ACTIVITY: Where the line with "camera: 25 degrees left, 10 degrees down" appears below, start writing out lines exactly, and finish with the line with "insert: szpulka/fioletowy 162", which is included; write out nothing else.

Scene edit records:
• • •

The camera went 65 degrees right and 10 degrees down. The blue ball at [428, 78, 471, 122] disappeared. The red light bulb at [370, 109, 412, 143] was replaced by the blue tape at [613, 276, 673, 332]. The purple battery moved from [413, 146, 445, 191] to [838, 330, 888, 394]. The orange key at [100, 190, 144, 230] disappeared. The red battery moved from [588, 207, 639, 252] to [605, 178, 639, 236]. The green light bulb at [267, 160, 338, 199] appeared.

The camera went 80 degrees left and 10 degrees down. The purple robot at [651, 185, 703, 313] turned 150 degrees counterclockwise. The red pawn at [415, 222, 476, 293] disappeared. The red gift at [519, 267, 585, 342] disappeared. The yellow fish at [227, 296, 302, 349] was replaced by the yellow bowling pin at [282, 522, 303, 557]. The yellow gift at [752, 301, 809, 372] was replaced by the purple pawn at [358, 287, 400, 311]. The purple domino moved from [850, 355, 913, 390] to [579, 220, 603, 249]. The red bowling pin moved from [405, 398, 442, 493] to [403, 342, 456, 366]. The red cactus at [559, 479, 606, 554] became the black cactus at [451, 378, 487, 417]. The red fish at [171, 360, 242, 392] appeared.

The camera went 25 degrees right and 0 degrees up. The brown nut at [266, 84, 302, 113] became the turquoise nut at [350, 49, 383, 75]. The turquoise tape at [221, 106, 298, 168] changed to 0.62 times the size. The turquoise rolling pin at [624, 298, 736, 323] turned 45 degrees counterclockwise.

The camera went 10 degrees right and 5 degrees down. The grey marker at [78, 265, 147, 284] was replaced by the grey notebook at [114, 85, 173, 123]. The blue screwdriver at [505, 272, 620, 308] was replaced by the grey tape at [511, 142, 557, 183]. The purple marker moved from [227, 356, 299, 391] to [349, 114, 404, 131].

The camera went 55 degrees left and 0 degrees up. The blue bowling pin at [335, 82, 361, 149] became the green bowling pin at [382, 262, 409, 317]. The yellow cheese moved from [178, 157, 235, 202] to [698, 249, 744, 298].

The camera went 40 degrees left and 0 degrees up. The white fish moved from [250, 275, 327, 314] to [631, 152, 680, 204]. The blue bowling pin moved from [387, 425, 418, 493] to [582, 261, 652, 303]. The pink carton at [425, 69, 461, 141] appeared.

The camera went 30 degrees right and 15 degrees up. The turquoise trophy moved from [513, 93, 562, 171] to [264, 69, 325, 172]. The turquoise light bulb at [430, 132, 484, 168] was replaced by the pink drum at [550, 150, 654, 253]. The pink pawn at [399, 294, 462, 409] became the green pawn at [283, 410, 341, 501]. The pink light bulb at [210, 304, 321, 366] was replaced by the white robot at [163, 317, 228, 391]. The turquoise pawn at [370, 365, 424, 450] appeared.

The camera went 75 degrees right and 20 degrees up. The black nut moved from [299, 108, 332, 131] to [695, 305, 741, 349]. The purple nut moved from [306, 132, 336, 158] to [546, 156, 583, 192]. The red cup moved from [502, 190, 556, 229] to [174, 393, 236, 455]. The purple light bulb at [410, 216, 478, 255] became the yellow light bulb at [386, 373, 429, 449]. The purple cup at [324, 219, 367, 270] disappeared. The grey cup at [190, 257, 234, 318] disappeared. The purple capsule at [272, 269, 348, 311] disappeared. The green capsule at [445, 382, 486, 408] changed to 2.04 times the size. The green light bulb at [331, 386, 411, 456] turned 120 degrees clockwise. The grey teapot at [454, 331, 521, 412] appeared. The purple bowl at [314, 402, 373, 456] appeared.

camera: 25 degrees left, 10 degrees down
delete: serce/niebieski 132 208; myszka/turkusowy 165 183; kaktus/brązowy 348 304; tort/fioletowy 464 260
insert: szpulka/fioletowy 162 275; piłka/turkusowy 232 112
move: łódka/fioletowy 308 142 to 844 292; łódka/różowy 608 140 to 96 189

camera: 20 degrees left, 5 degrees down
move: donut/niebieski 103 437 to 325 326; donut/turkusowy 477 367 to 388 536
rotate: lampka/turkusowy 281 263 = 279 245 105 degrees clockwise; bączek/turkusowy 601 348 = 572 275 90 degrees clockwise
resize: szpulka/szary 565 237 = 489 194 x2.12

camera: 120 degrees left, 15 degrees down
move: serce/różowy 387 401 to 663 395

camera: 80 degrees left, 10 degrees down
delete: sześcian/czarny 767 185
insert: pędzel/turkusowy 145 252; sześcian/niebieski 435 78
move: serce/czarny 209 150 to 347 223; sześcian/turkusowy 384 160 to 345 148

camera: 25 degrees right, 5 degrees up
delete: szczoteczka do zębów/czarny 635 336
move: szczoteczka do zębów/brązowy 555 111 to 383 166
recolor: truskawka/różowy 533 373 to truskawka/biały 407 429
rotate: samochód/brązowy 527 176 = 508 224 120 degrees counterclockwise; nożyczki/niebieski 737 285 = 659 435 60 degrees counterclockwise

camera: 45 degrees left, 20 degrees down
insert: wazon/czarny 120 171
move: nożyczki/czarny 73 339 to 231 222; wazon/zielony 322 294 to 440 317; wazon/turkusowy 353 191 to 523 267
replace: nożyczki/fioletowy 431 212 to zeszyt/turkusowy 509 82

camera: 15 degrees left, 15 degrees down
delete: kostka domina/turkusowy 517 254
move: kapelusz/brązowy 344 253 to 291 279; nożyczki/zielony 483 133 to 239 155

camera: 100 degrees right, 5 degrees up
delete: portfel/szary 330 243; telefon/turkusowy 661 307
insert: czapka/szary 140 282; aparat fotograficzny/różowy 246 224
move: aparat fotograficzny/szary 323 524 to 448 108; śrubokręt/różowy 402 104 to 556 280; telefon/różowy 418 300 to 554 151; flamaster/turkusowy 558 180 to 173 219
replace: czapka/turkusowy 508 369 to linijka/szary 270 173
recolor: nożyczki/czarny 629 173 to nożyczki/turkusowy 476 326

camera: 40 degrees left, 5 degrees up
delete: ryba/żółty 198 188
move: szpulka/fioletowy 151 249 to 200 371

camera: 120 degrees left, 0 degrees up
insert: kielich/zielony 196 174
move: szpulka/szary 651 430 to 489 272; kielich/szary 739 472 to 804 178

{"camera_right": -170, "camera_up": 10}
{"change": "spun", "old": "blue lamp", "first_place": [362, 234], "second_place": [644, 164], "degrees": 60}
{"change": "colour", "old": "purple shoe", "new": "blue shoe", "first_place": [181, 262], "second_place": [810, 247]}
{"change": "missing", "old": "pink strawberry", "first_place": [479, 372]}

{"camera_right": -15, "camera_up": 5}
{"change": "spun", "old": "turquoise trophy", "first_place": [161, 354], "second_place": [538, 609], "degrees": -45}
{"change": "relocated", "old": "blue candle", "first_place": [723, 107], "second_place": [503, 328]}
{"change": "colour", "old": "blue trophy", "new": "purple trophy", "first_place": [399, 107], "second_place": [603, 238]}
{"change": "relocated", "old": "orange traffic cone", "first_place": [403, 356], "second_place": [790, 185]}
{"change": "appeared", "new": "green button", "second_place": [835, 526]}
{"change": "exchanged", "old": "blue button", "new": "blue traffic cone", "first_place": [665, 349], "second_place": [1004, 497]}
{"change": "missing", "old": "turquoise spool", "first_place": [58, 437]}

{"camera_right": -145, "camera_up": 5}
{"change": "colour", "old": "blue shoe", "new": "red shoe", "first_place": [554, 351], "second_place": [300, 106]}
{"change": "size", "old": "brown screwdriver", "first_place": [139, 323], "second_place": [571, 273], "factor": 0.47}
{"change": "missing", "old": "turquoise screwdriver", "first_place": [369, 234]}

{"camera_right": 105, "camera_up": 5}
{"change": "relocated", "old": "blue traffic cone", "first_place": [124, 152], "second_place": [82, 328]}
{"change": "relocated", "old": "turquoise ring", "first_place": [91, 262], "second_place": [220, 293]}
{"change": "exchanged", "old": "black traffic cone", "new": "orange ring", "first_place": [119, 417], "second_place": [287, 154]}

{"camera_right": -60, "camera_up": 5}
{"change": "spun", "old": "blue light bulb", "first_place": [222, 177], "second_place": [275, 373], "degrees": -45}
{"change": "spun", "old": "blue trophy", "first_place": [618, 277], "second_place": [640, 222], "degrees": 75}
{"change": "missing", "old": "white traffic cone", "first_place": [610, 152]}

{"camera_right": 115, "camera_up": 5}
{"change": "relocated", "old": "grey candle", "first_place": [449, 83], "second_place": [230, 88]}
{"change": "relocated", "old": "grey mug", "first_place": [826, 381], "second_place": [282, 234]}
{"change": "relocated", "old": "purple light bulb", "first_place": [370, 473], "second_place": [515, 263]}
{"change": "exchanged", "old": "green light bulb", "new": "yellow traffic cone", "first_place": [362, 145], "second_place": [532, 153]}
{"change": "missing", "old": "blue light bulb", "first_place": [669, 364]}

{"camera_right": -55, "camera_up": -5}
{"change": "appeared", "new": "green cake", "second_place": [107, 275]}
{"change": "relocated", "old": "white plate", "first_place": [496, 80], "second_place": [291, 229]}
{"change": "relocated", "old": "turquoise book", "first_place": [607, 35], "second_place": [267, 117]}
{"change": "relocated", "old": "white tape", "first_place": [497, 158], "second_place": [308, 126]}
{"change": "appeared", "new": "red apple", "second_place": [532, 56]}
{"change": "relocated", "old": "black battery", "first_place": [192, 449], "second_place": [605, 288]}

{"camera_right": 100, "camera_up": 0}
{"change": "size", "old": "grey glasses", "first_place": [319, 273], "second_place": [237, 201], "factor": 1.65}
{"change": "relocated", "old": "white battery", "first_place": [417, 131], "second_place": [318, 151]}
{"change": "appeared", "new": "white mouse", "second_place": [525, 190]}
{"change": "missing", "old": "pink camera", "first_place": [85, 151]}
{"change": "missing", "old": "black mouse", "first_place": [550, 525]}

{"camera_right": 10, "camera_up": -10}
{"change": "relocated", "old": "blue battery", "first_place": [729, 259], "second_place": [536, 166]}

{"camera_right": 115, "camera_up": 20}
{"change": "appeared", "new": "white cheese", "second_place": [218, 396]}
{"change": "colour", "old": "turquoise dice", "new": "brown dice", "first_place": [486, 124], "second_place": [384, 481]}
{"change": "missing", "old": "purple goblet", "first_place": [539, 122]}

• • •

ANSWER TO THE PROBLEM:
camera: 25 degrees left, 10 degrees down
delete: serce/niebieski 132 208; myszka/turkusowy 165 183; kaktus/brązowy 348 304; tort/fioletowy 464 260
insert: szpulka/fioletowy 162 275; piłka/turkusowy 232 112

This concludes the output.